(Beginning of SOURCE DATA)

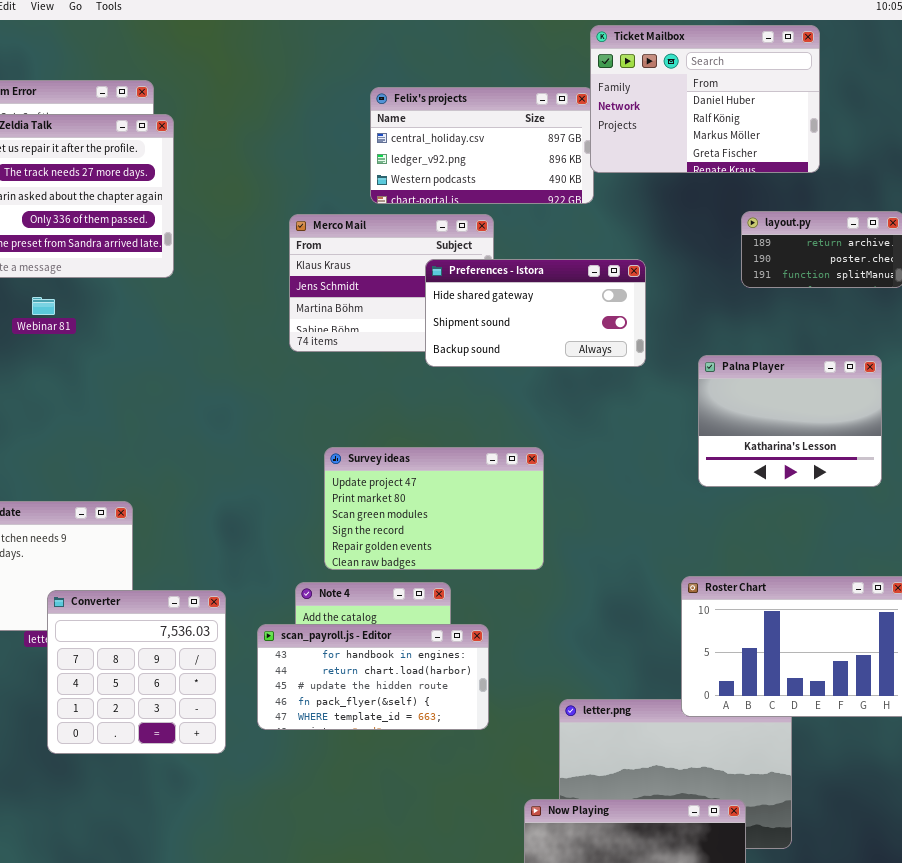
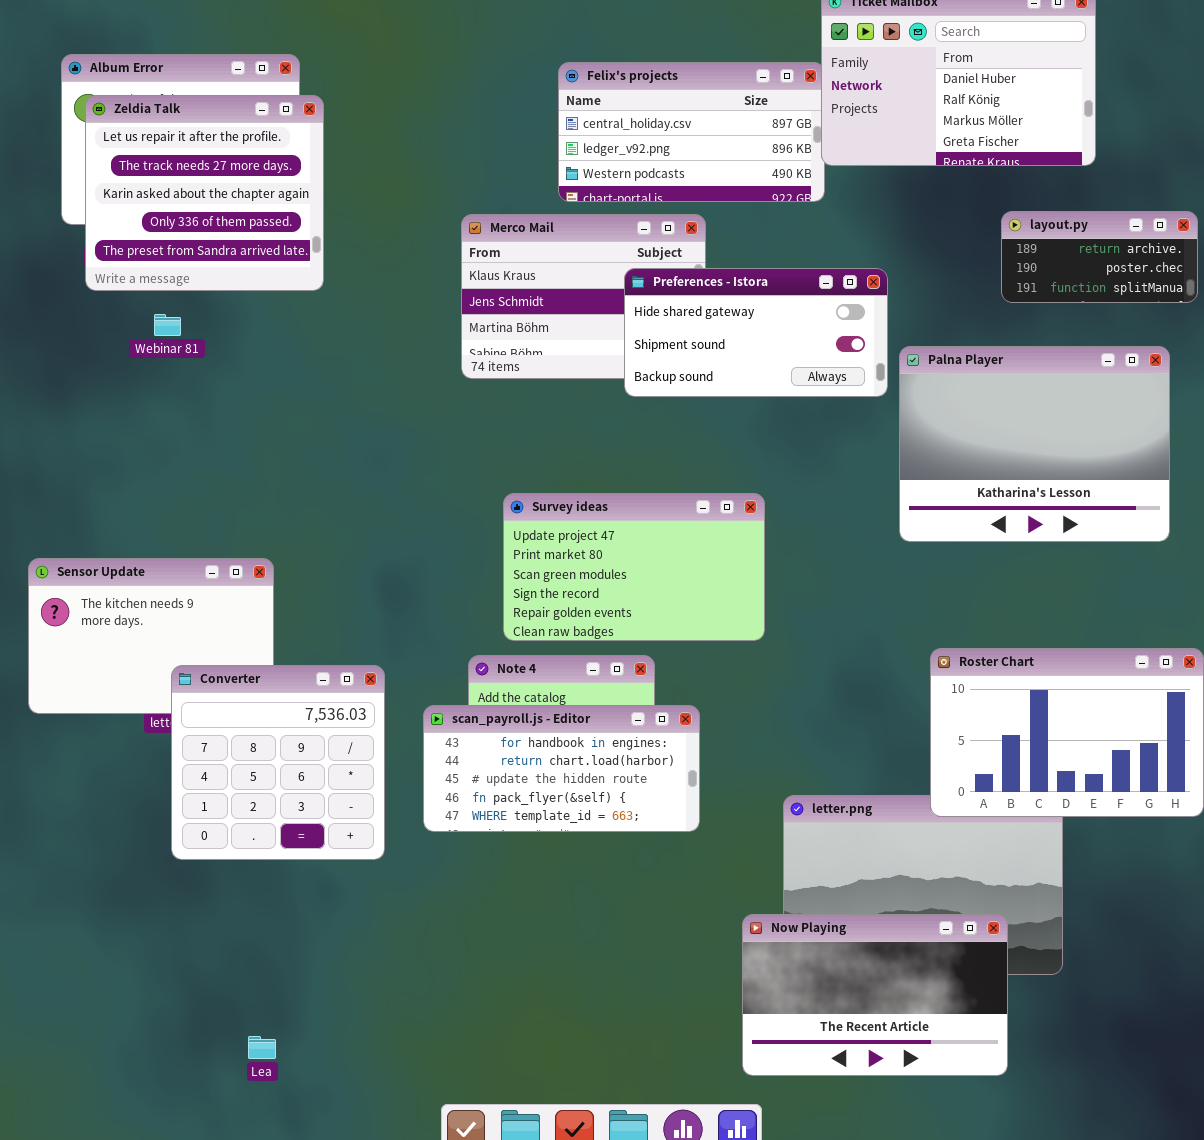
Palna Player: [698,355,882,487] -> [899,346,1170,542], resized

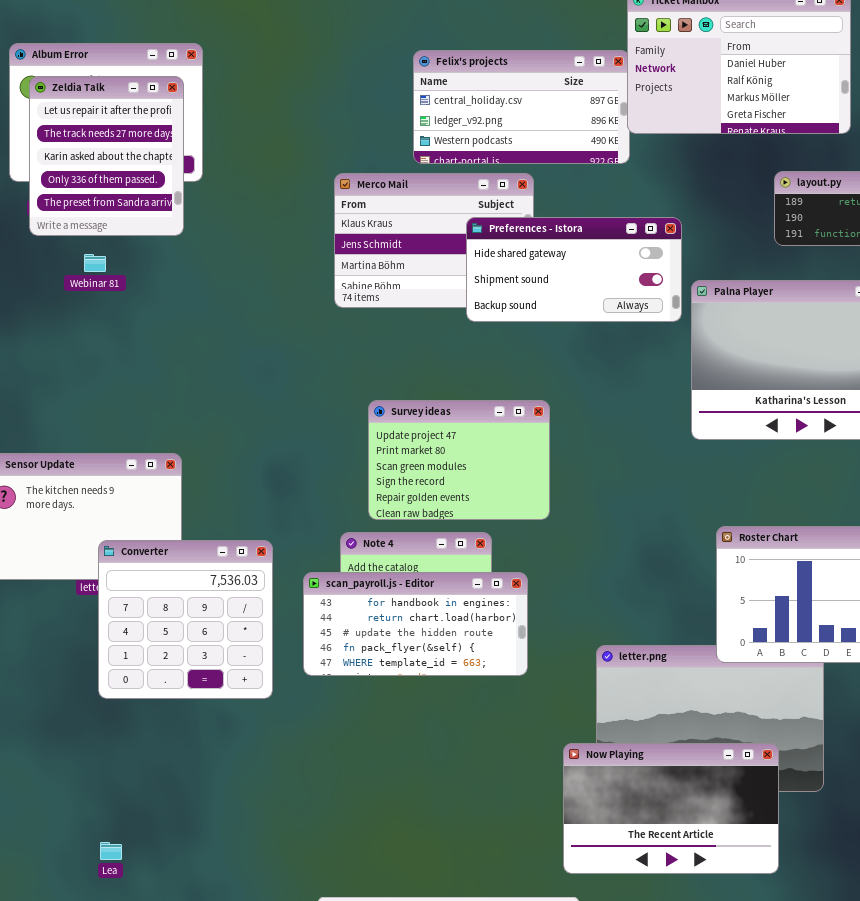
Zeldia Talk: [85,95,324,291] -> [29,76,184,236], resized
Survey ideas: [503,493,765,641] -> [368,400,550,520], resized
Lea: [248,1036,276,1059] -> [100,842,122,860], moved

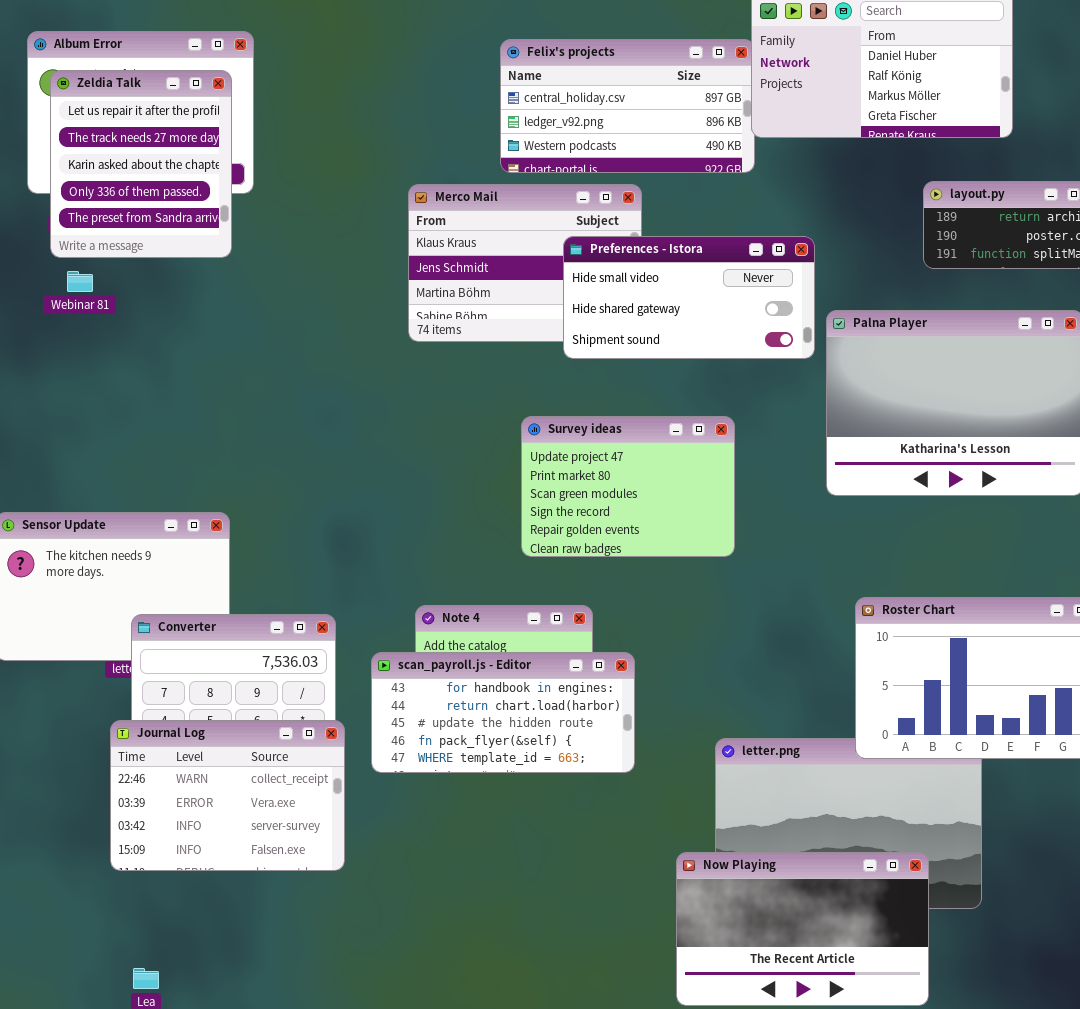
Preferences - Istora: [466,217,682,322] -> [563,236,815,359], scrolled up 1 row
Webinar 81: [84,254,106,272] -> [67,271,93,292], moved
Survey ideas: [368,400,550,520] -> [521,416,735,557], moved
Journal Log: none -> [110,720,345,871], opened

(End of SOURCE DATA)

No picture is to appear in the copy; every entry above is otherwise to be printed verbatim.

Palna Player: [698,355,882,487] -> [899,346,1170,542], resized

Zeldia Talk: [85,95,324,291] -> [29,76,184,236], resized
Survey ideas: [503,493,765,641] -> [368,400,550,520], resized
Lea: [248,1036,276,1059] -> [100,842,122,860], moved

Preferences - Istora: [466,217,682,322] -> [563,236,815,359], scrolled up 1 row
Webinar 81: [84,254,106,272] -> [67,271,93,292], moved
Survey ideas: [368,400,550,520] -> [521,416,735,557], moved
Journal Log: none -> [110,720,345,871], opened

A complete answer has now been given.